Aim of the exercise: Find the word "blue" in the listing below. Copy every line that has it.

Material supplied:
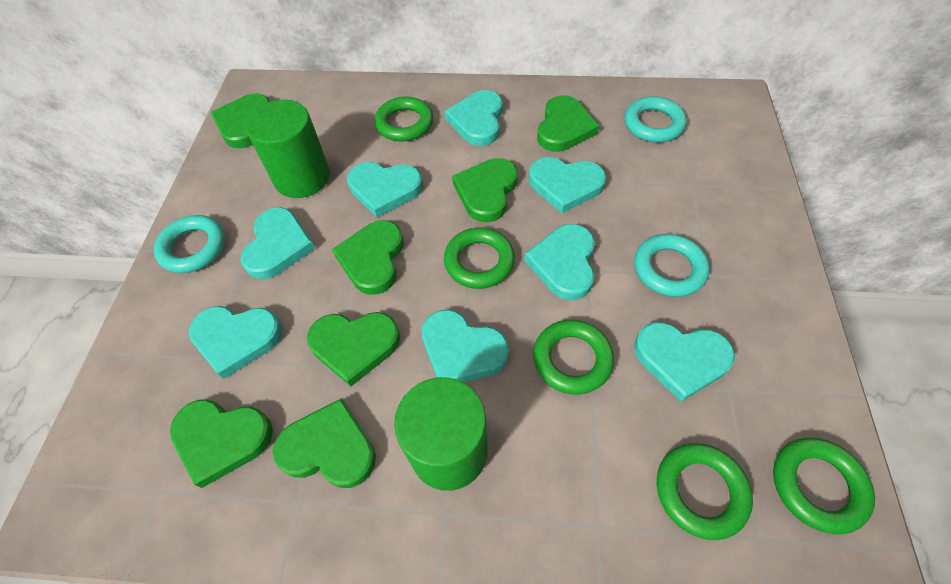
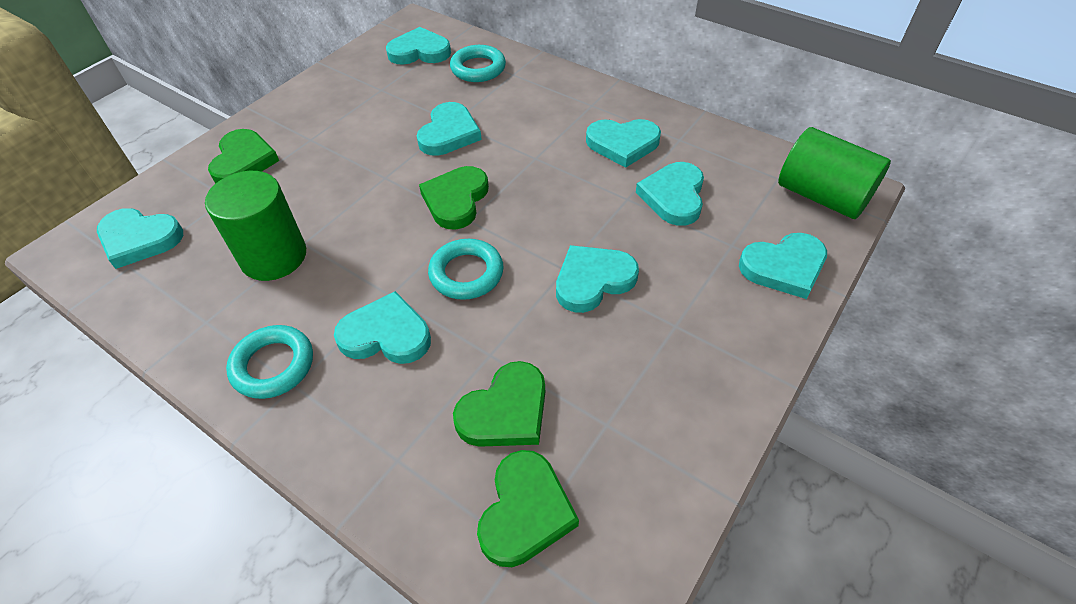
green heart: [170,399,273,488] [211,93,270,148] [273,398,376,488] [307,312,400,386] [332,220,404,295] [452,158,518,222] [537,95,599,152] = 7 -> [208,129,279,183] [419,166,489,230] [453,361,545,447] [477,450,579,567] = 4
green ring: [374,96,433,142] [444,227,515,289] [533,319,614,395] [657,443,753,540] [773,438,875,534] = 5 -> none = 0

---

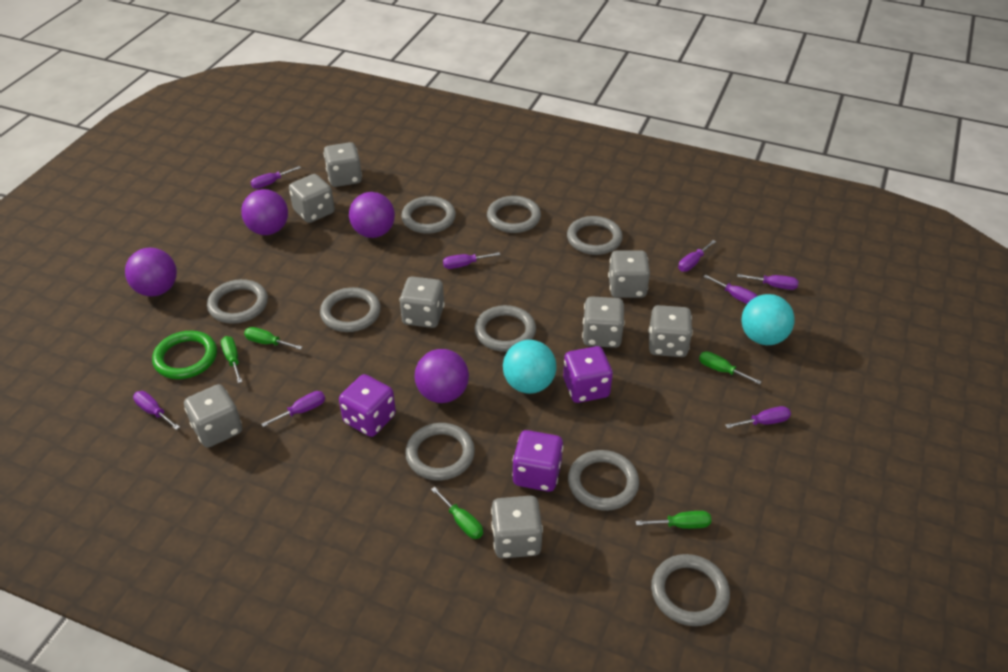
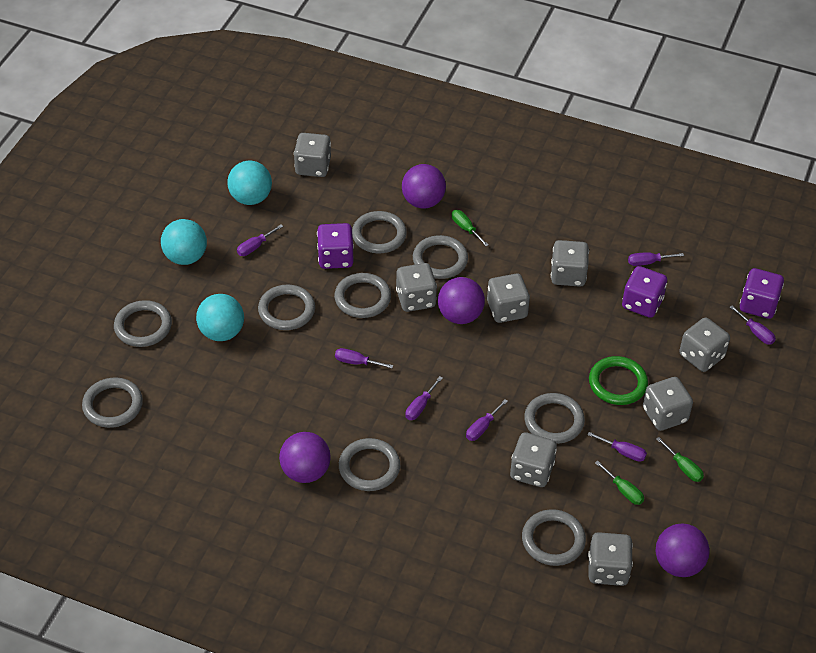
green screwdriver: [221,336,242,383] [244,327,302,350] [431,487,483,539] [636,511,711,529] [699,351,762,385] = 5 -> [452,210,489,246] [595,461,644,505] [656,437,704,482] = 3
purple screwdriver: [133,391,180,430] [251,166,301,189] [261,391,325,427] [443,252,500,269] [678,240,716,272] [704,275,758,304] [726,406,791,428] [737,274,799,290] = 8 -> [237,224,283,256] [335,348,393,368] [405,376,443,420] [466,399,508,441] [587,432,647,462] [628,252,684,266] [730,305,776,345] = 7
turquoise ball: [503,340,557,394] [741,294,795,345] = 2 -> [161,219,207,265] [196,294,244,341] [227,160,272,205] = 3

==

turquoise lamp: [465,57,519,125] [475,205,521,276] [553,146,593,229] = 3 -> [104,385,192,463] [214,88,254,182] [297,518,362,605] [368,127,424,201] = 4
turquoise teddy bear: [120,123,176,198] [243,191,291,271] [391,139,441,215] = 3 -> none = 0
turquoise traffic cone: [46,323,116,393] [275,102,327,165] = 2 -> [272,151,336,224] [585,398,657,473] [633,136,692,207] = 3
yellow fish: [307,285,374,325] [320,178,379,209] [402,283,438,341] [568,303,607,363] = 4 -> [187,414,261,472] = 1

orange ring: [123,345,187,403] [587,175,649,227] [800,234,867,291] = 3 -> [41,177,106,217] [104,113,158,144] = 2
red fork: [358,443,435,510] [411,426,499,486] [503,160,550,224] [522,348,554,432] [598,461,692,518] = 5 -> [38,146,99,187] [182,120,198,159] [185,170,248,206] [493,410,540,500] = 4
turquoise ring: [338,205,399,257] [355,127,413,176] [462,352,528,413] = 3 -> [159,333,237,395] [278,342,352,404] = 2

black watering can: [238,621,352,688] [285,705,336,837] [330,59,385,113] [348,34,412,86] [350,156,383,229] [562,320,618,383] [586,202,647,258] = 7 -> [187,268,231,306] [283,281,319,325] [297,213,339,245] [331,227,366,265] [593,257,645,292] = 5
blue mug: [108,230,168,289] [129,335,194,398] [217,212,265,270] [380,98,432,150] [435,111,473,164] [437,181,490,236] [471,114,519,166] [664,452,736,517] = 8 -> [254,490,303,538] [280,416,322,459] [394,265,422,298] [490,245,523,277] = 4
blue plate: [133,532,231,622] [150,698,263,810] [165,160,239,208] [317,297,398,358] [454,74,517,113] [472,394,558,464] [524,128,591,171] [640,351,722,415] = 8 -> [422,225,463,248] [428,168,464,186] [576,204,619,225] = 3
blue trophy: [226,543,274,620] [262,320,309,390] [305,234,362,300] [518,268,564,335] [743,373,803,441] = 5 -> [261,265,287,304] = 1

Final answer:
blue mug: [108,230,168,289] [129,335,194,398] [217,212,265,270] [380,98,432,150] [435,111,473,164] [437,181,490,236] [471,114,519,166] [664,452,736,517] = 8 -> [254,490,303,538] [280,416,322,459] [394,265,422,298] [490,245,523,277] = 4
blue plate: [133,532,231,622] [150,698,263,810] [165,160,239,208] [317,297,398,358] [454,74,517,113] [472,394,558,464] [524,128,591,171] [640,351,722,415] = 8 -> [422,225,463,248] [428,168,464,186] [576,204,619,225] = 3
blue trophy: [226,543,274,620] [262,320,309,390] [305,234,362,300] [518,268,564,335] [743,373,803,441] = 5 -> [261,265,287,304] = 1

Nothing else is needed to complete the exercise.